• **Exercise description**: Could you restate the data word for word and drop the pictures?

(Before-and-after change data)

--*--

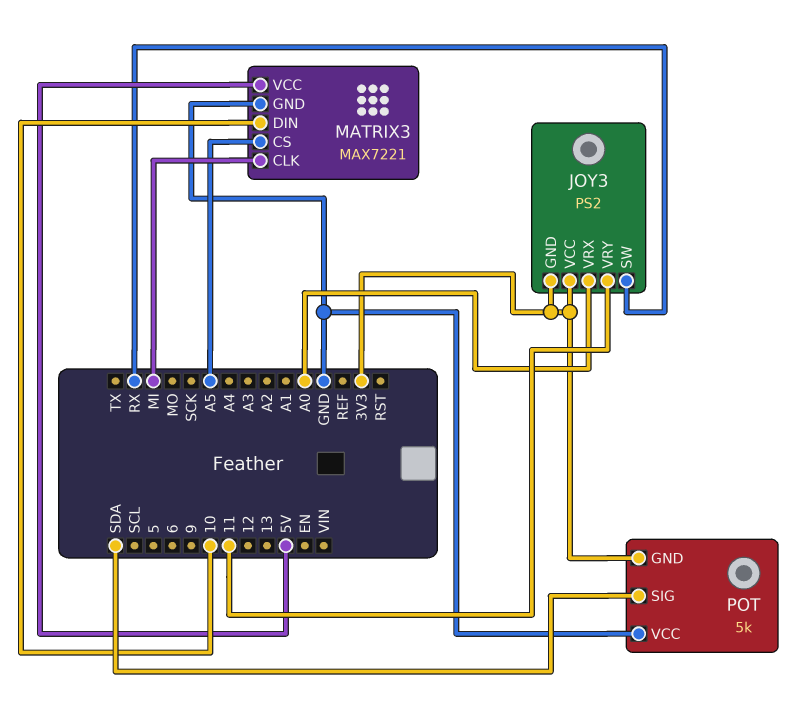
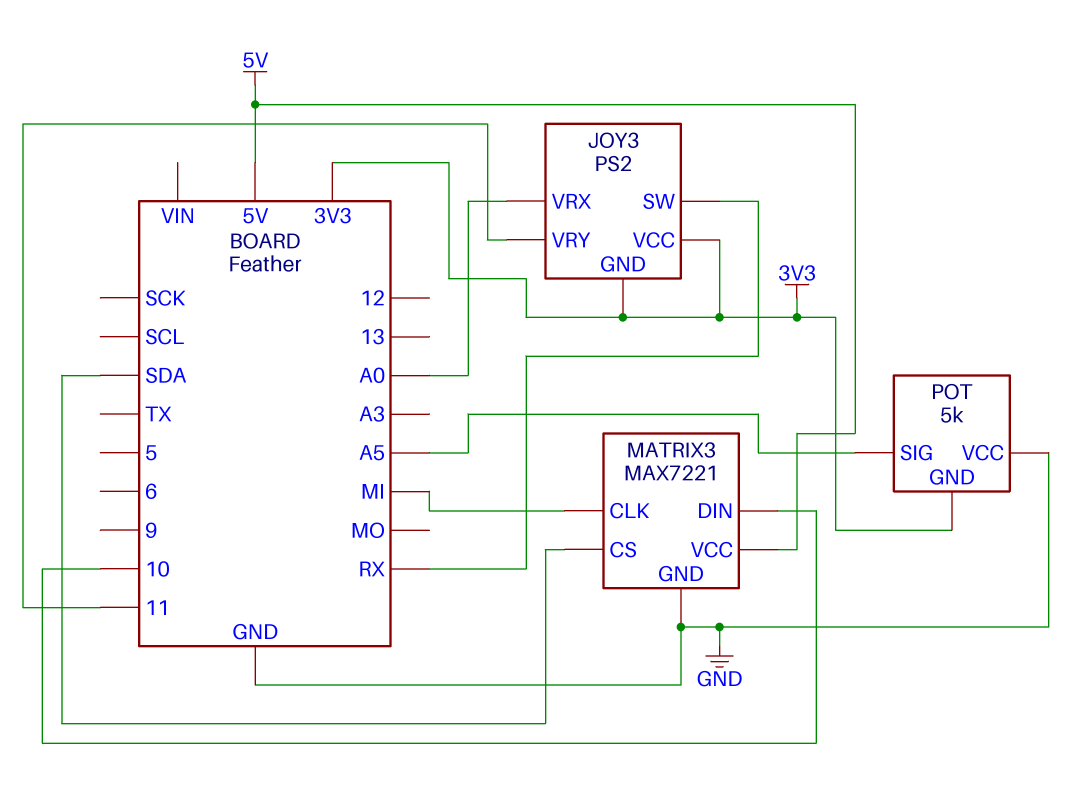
MATRIX3 pin CS: A5 -> SDA
POT pin SIG: SDA -> A5

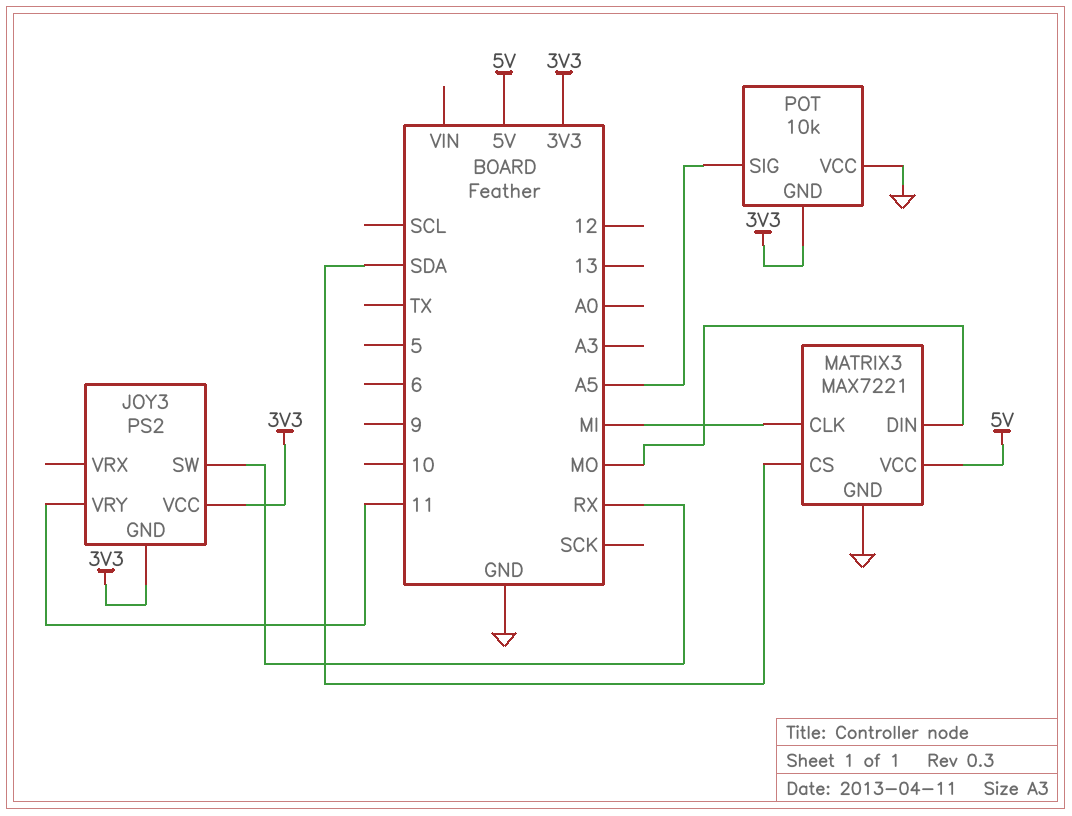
JOY3 pin VRX: A0 -> none
MATRIX3 pin DIN: 10 -> MO
POT: 5k -> 10k

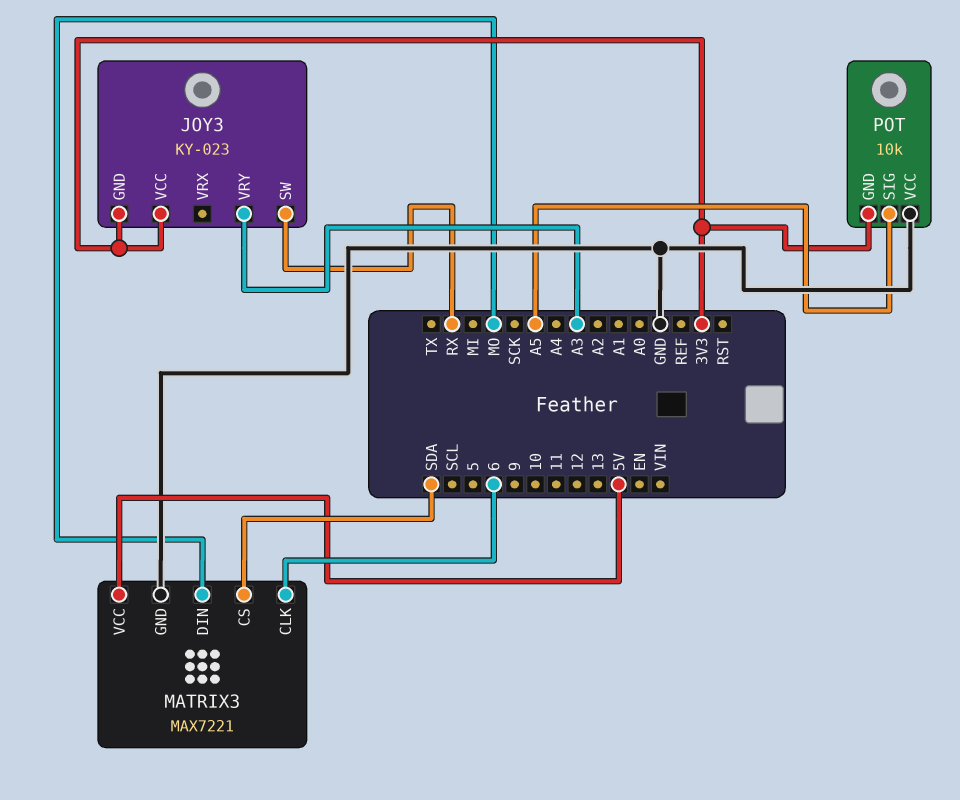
JOY3: PS2 -> KY-023
JOY3 pin VRY: 11 -> A3
MATRIX3 pin CLK: MI -> 6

--*--

• **Your solution**:
MATRIX3 pin CS: A5 -> SDA
POT pin SIG: SDA -> A5

JOY3 pin VRX: A0 -> none
MATRIX3 pin DIN: 10 -> MO
POT: 5k -> 10k

JOY3: PS2 -> KY-023
JOY3 pin VRY: 11 -> A3
MATRIX3 pin CLK: MI -> 6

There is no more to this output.